### Task material ###

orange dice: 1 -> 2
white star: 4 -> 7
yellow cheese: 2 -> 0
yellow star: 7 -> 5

###
### Task material ###

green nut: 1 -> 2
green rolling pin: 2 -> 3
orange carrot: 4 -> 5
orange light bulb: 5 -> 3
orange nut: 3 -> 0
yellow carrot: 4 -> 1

###
### Task material ###

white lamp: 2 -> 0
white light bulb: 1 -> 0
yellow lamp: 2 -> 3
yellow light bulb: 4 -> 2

###

→ About this task:
When the line with "orange dice: 1 -> 2" is reached in the data above, start copying there, and copy each line exactly until the line with "yellow star: 7 -> 5" has been copied; copy nothing else.

→ Answer for the task:
orange dice: 1 -> 2
white star: 4 -> 7
yellow cheese: 2 -> 0
yellow star: 7 -> 5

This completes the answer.